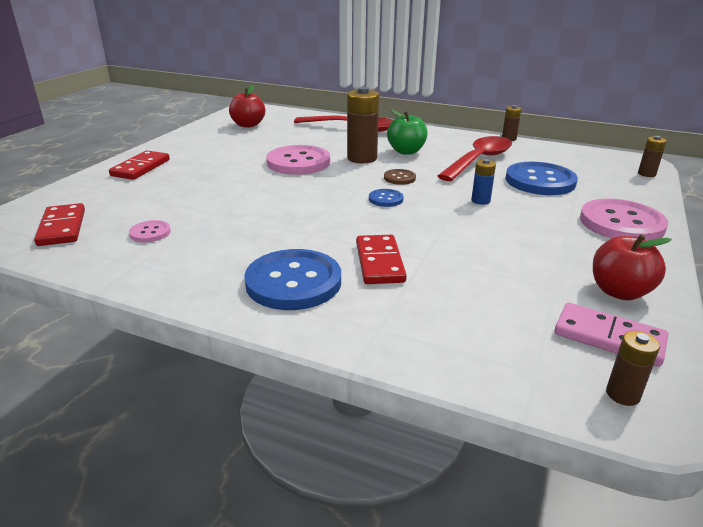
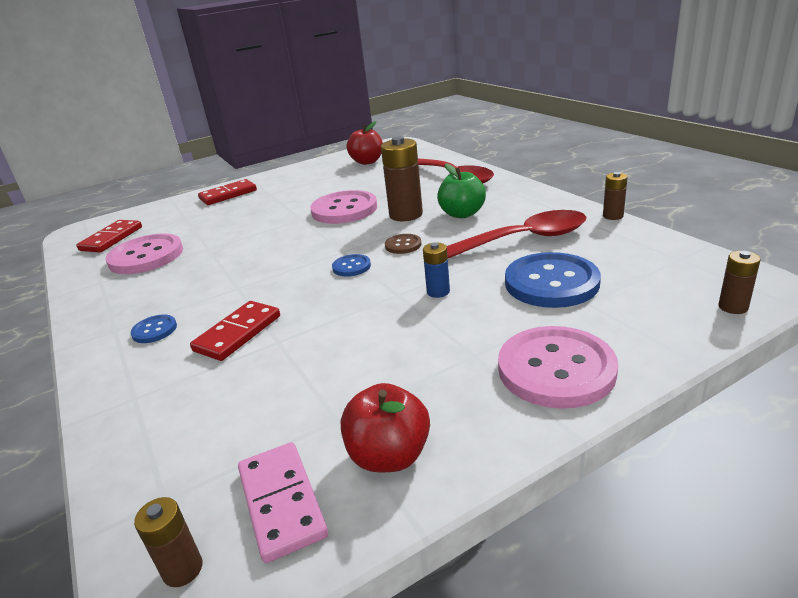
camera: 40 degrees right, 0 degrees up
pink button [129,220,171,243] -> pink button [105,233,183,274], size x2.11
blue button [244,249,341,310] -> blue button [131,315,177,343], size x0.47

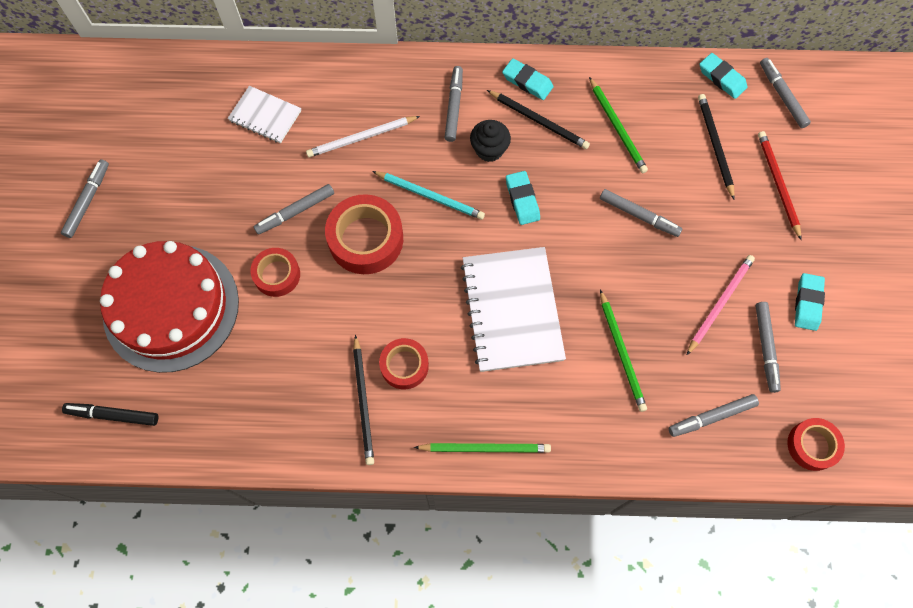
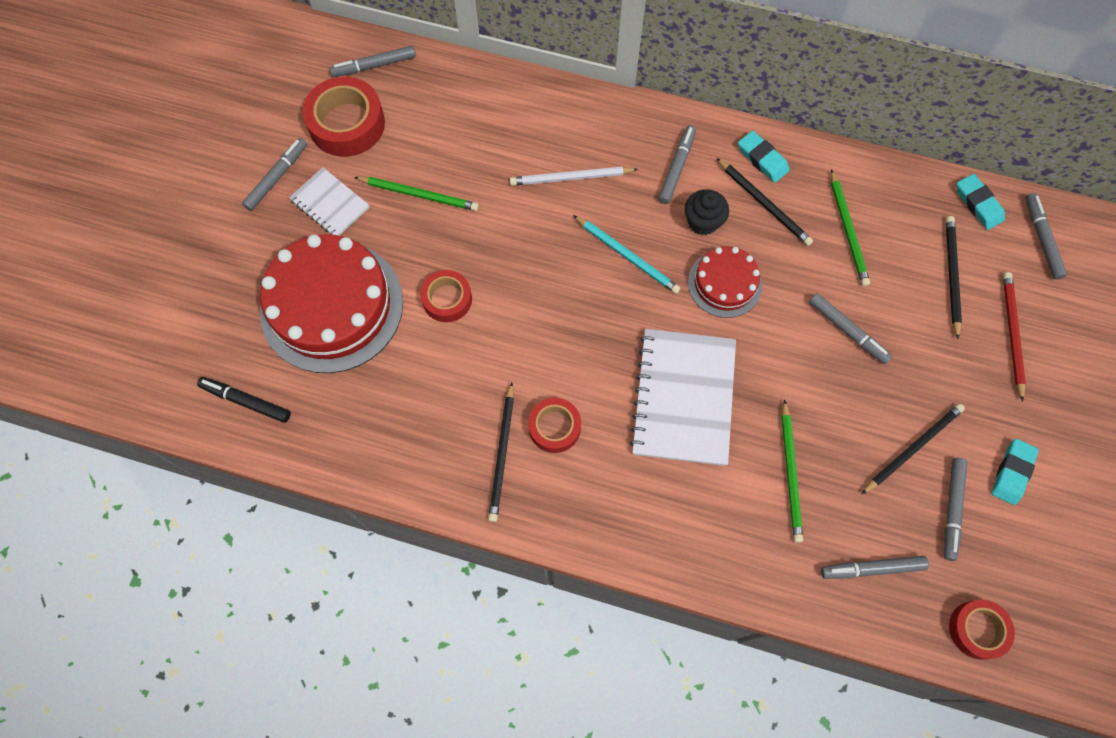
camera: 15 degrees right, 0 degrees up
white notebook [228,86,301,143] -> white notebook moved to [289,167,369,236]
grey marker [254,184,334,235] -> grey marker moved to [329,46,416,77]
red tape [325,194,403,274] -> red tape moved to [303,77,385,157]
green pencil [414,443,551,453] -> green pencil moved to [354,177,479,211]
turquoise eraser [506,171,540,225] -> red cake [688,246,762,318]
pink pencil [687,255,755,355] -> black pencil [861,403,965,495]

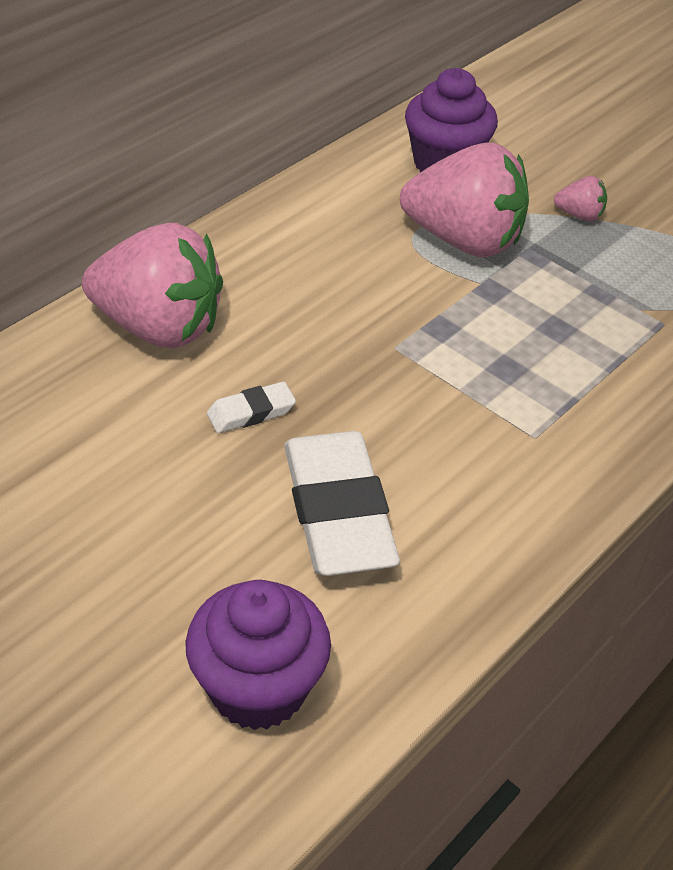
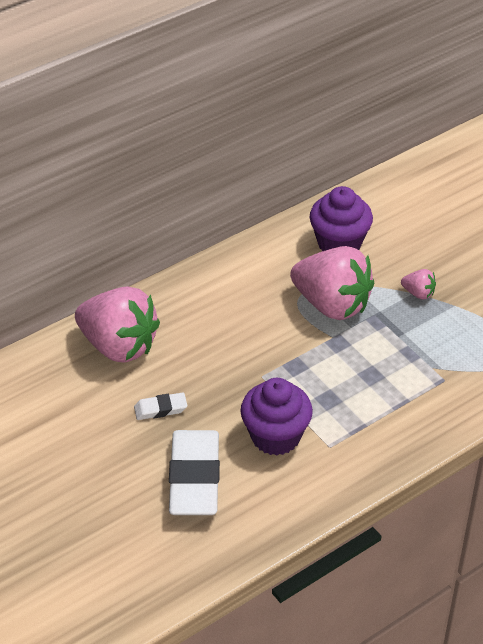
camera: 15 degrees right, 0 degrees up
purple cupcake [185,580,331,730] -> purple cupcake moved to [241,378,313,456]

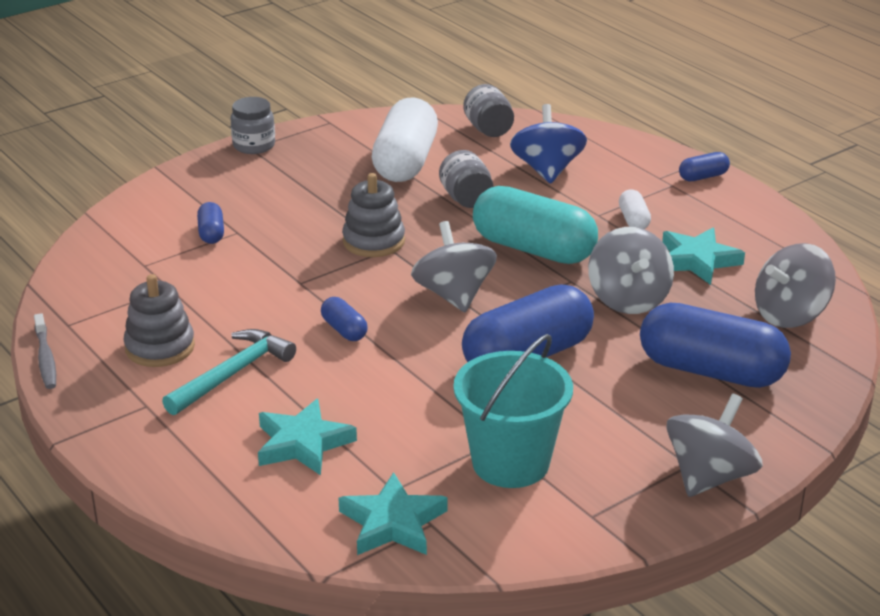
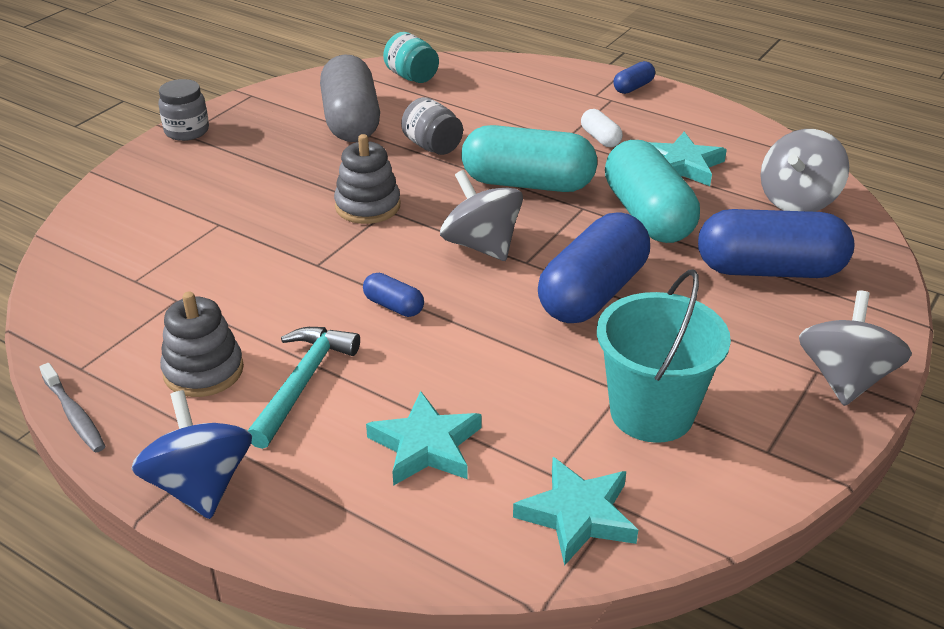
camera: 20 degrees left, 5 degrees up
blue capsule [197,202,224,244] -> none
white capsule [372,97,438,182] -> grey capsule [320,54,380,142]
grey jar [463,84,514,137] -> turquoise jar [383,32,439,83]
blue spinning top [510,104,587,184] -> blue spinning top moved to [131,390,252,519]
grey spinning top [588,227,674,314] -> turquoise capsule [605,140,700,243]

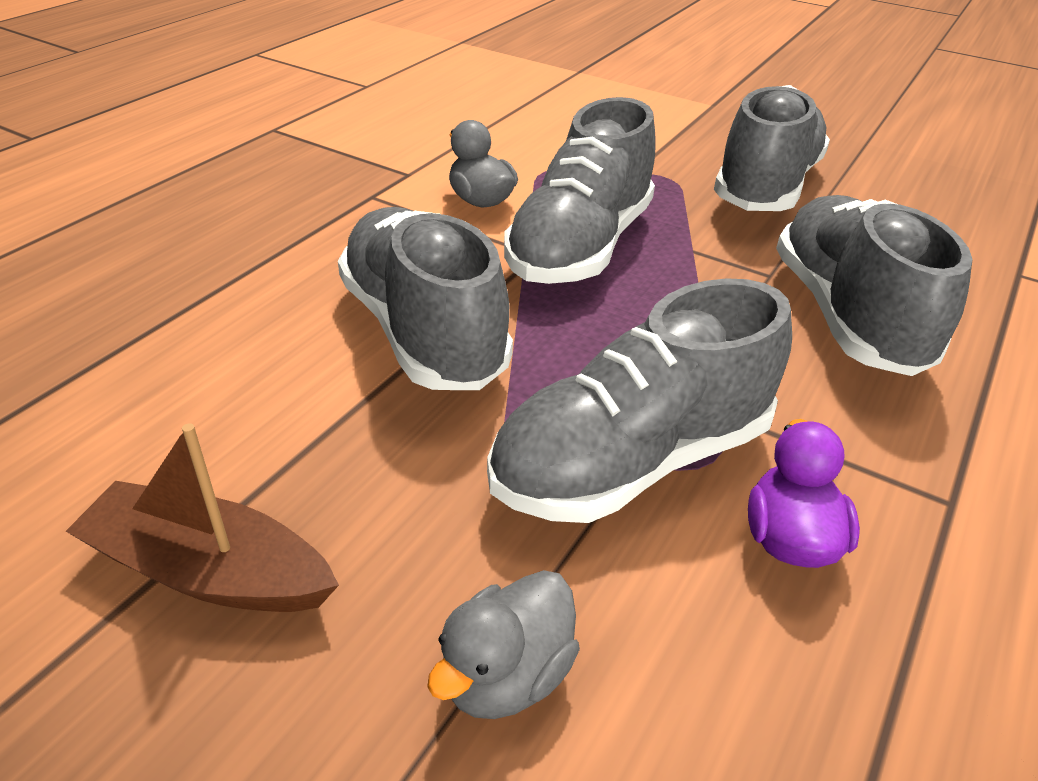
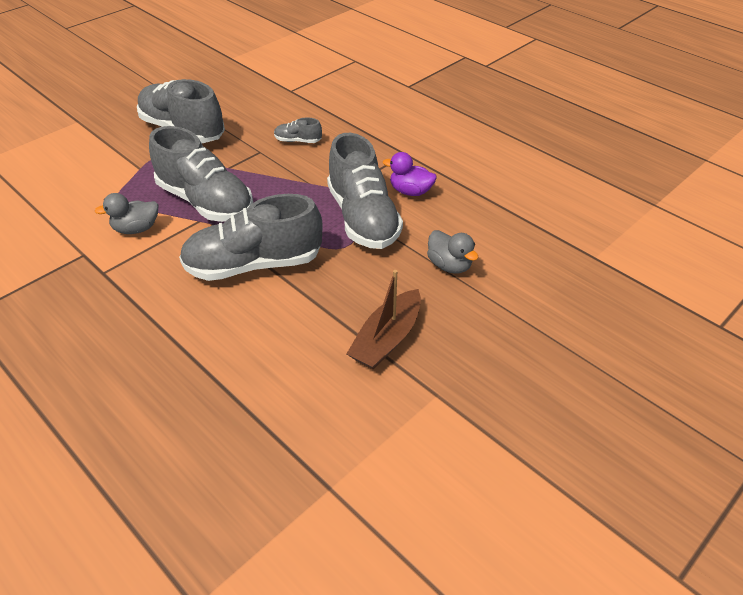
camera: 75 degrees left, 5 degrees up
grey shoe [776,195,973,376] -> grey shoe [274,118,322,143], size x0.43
******************************
**PROMPT:** Please give the number of lines in the data where "turquoise" appears, without any other words.

**EXERCISE SOLUTION:** 3